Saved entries

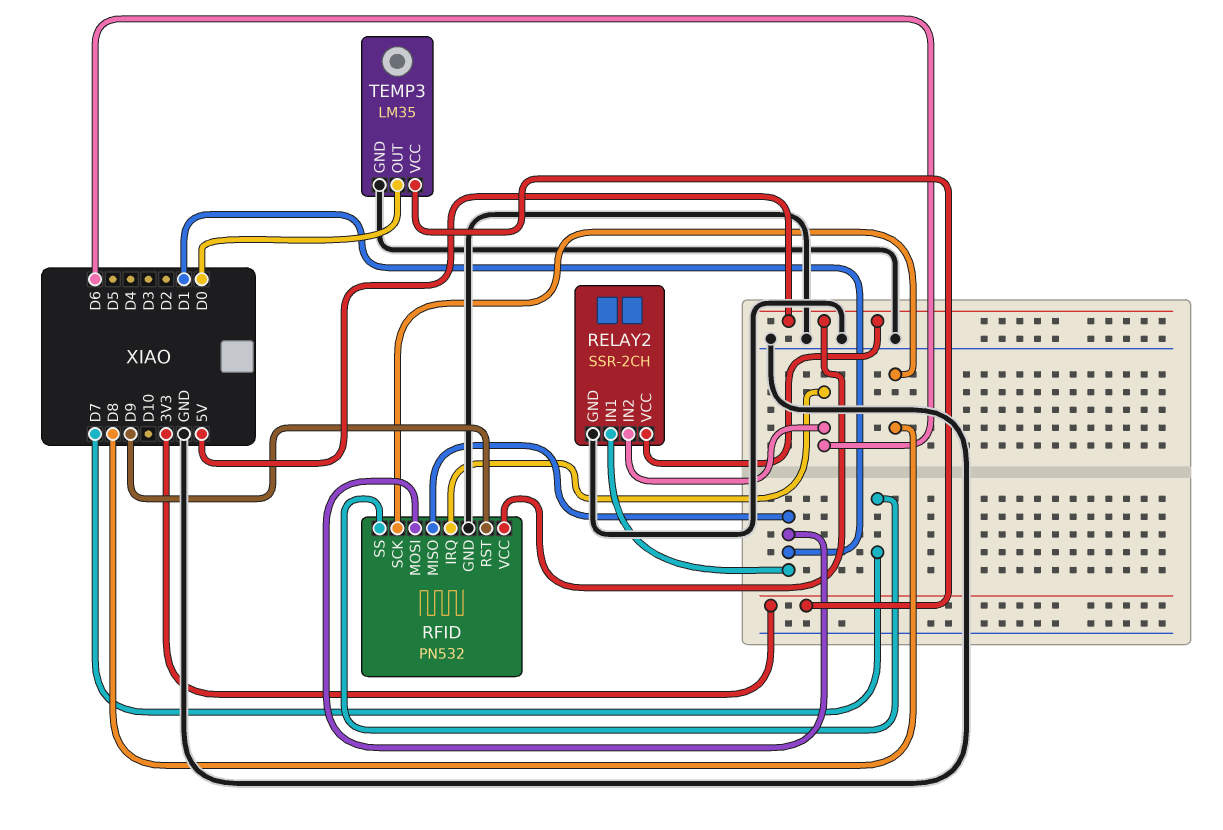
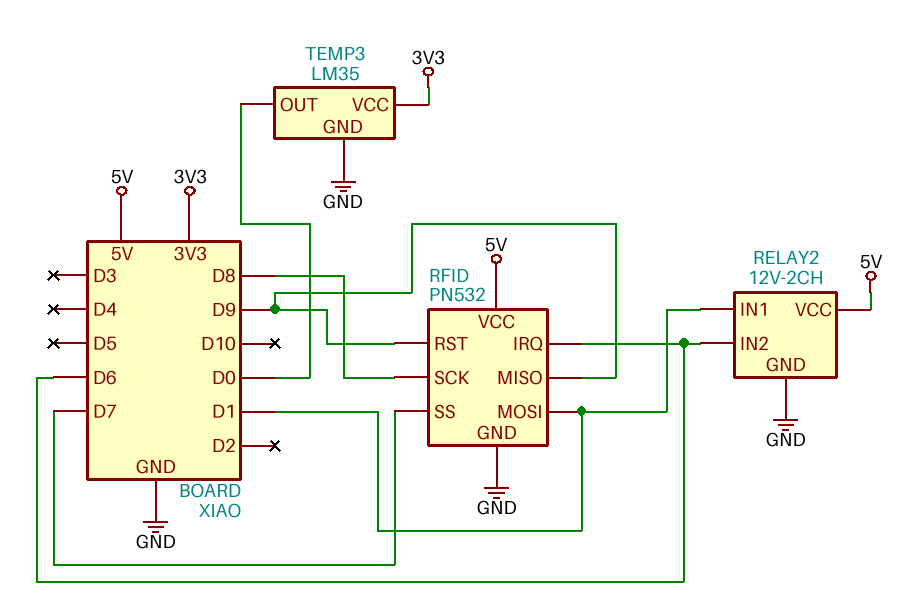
RELAY2: SSR-2CH -> 12V-2CH
RFID pin MISO: D1 -> D9

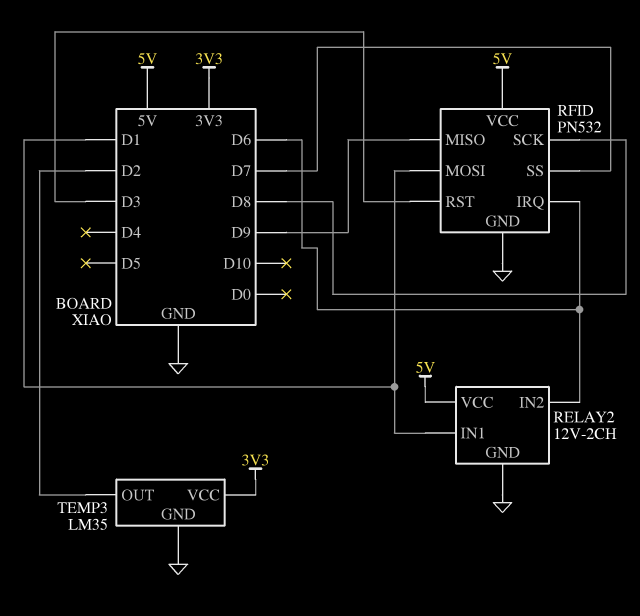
RFID pin RST: D9 -> D3
TEMP3 pin OUT: D0 -> D2

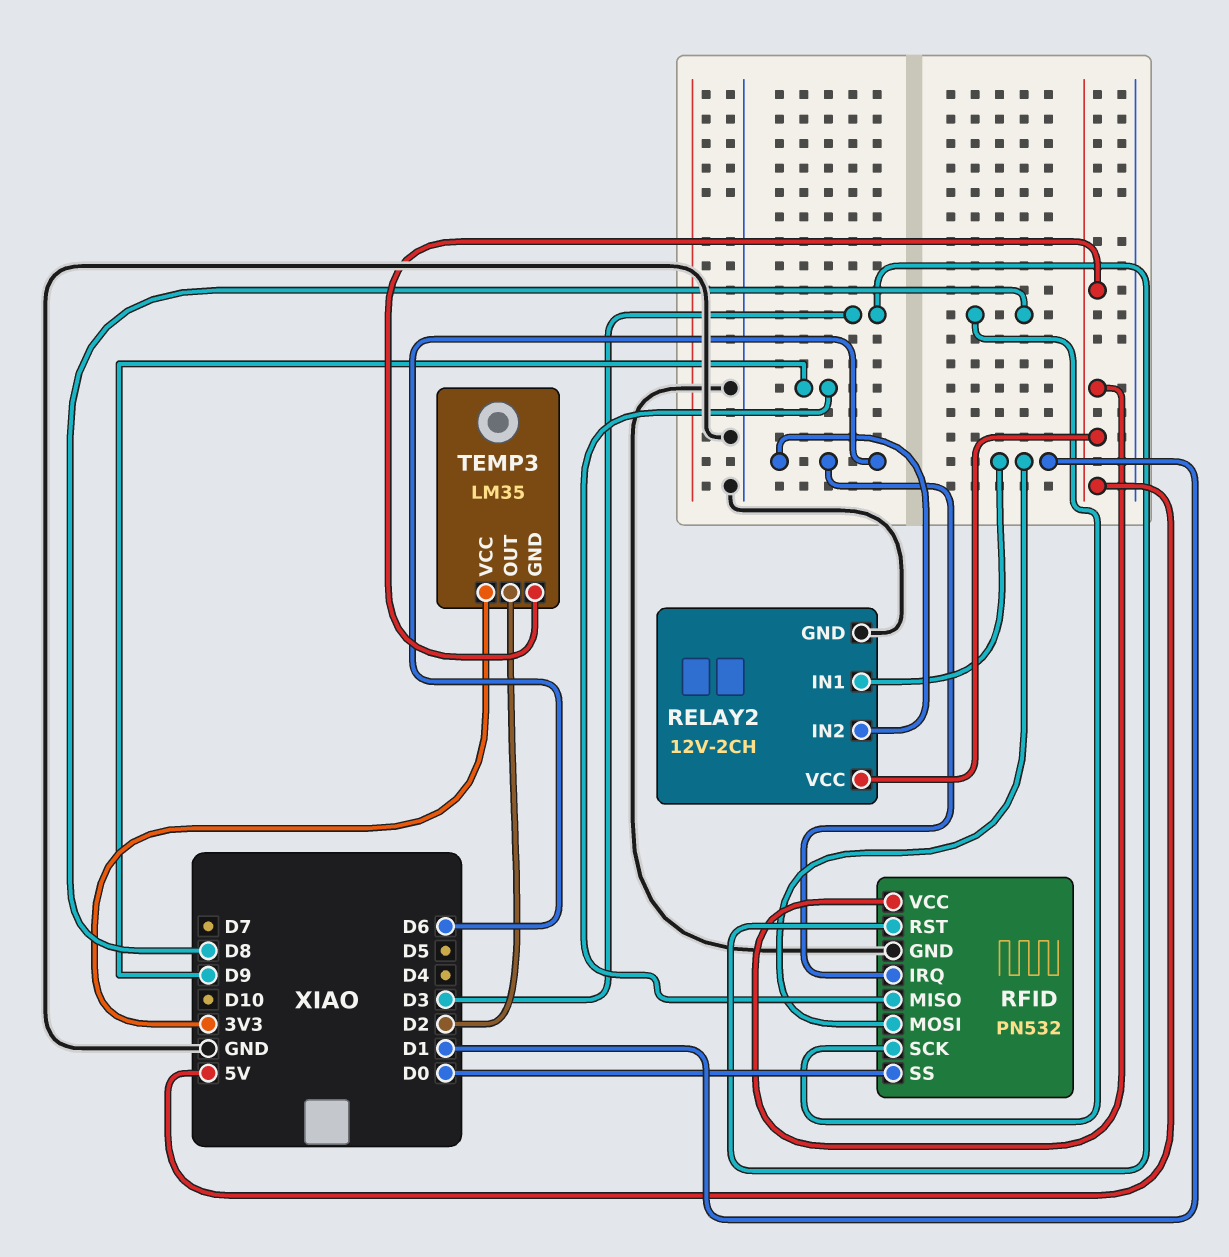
RFID pin SS: D7 -> D0
TEMP3 pin GND: GND -> 5V

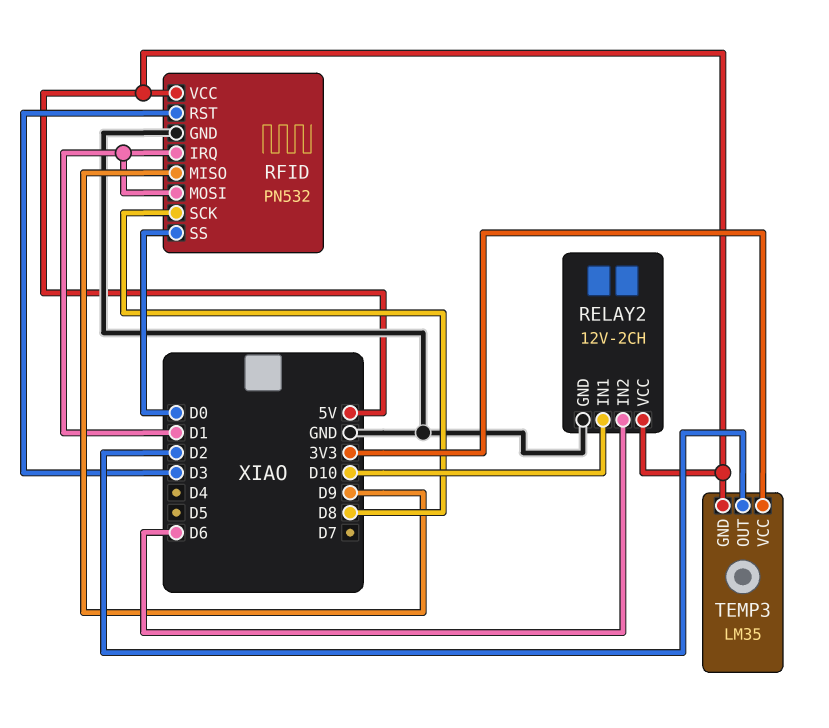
RELAY2 pin IN1: D1 -> D10
RFID pin IRQ: D6 -> D1

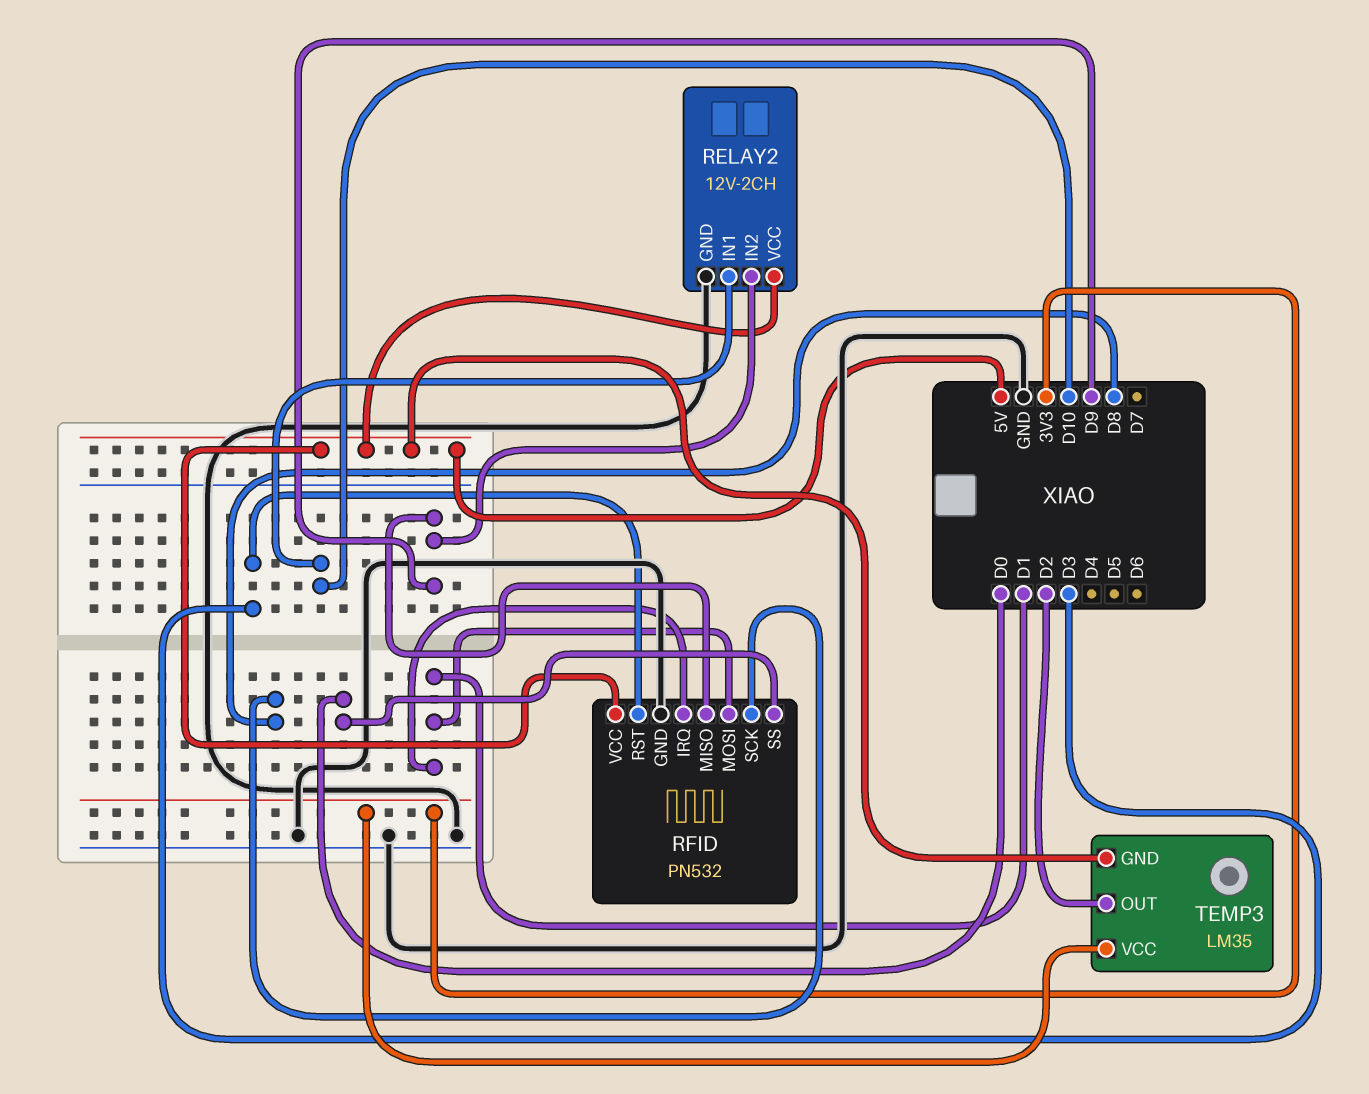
RELAY2 pin IN2: D6 -> D9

▶ **To do**: Take every line above that includes the string "RFID" and return it.

▶ **Response below**:
RFID pin MISO: D1 -> D9
RFID pin RST: D9 -> D3
RFID pin SS: D7 -> D0
RFID pin IRQ: D6 -> D1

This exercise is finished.